[Modification records]
• • • •

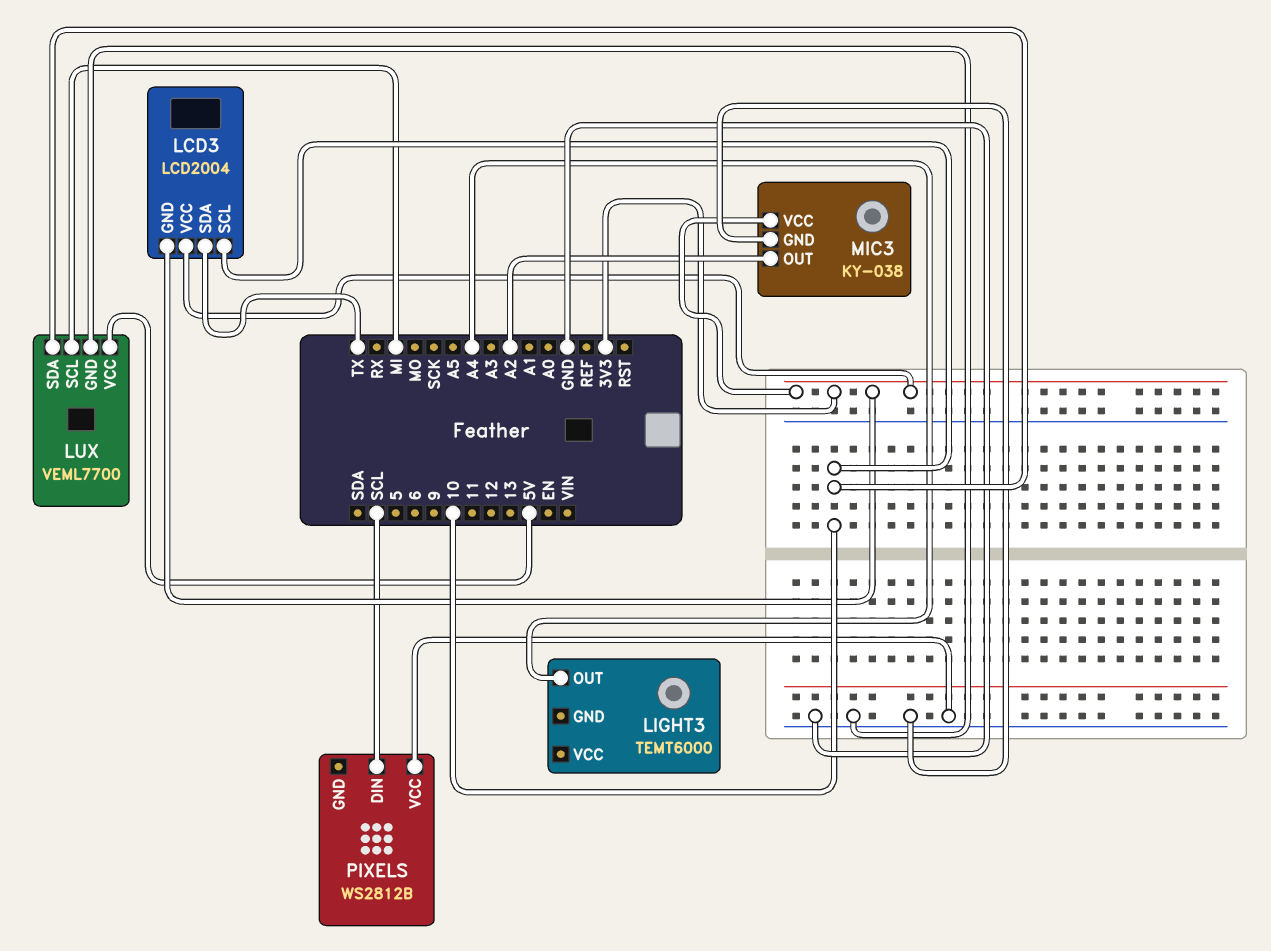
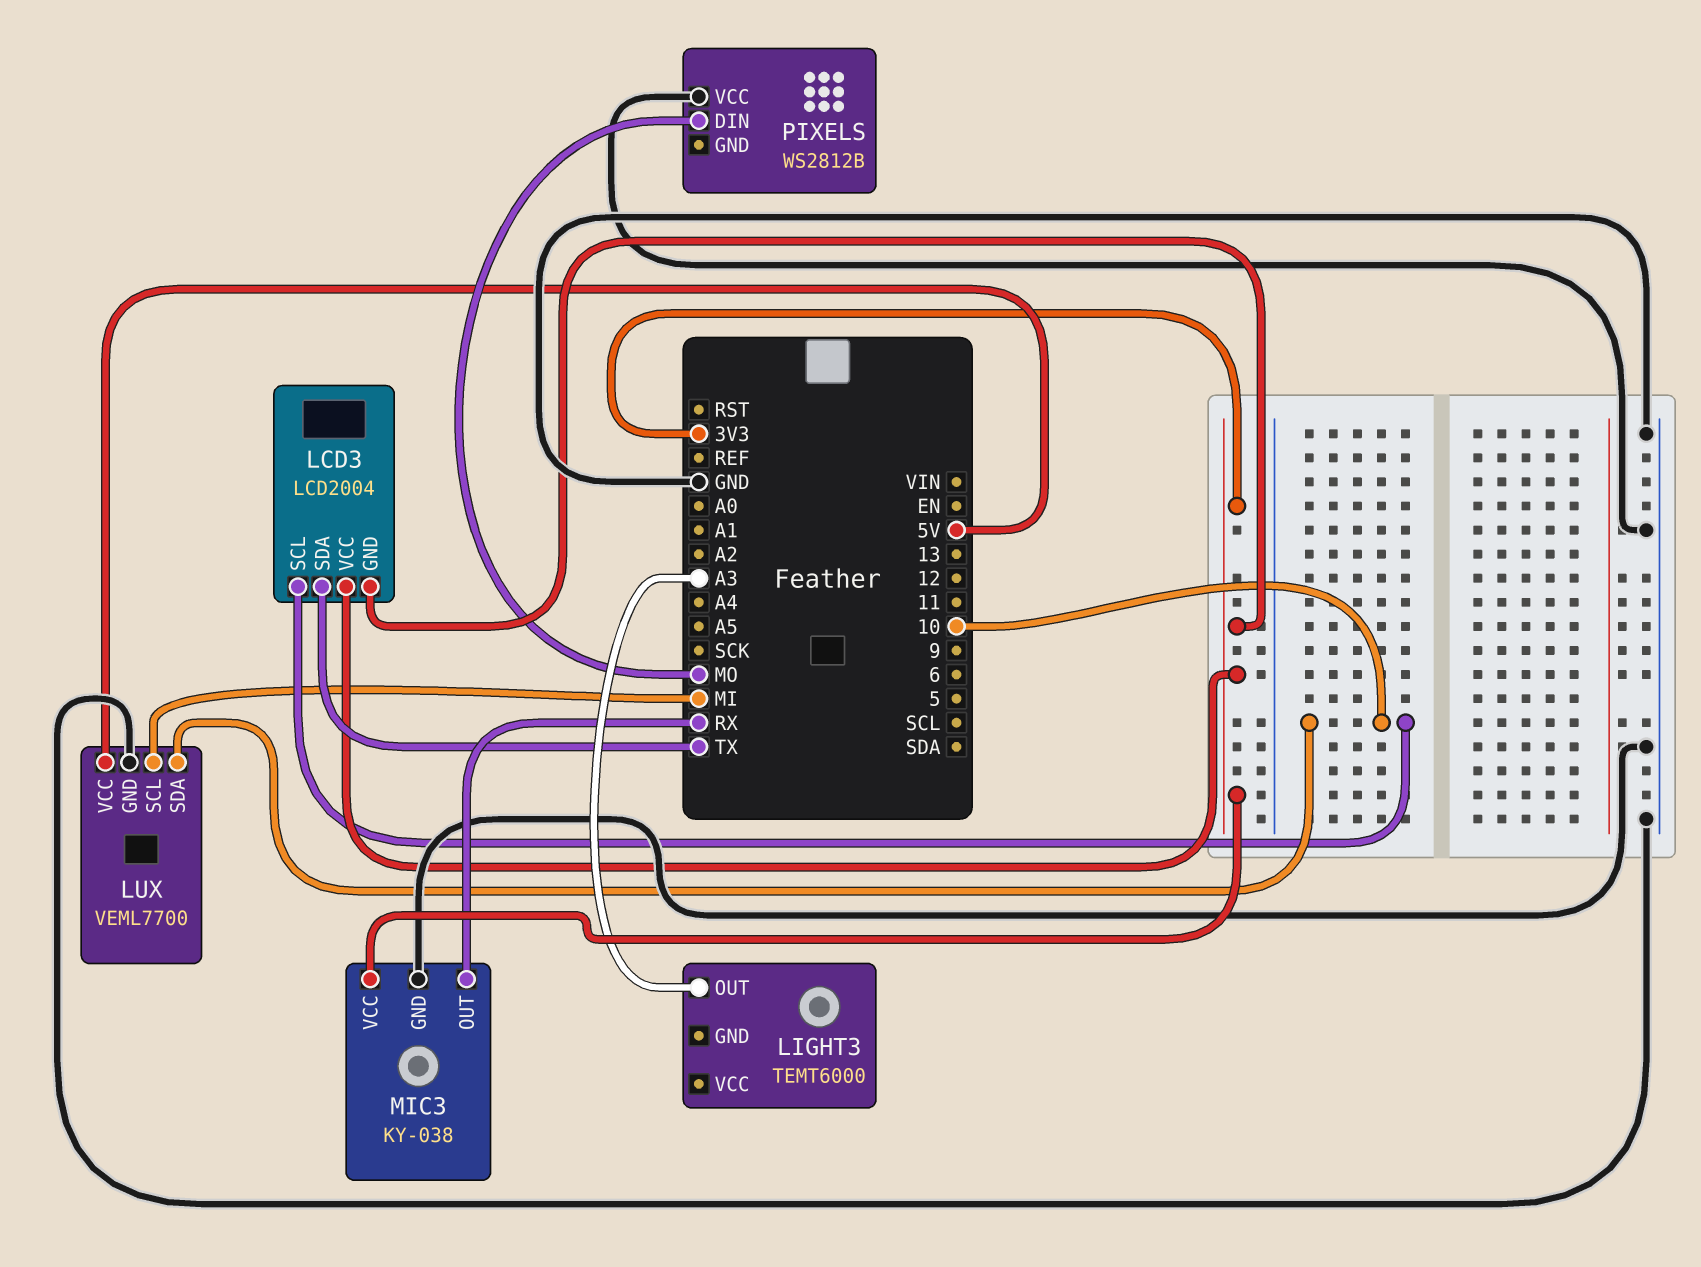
LIGHT3 pin OUT: A4 -> A3
MIC3 pin OUT: A2 -> RX
PIXELS pin DIN: SCL -> MO

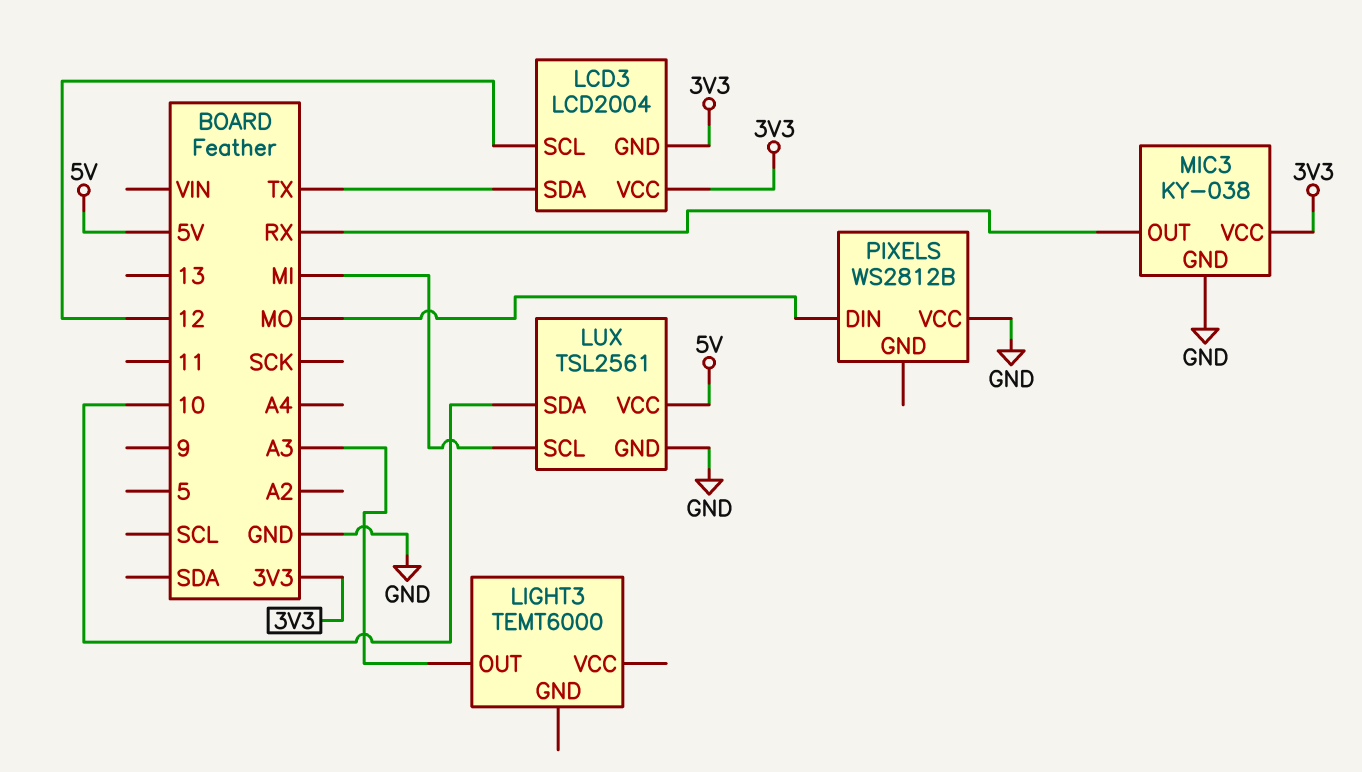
LCD3 pin SCL: 10 -> 12
LUX: VEML7700 -> TSL2561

• • • •

TASK TO CARRY OUT —
Write out exactly, and only, the lines running from the line with "PIXELS pin DIN: SCL -> MO" to the last line above, both included, with all pictures omitted.

OUTPUT —
PIXELS pin DIN: SCL -> MO

LCD3 pin SCL: 10 -> 12
LUX: VEML7700 -> TSL2561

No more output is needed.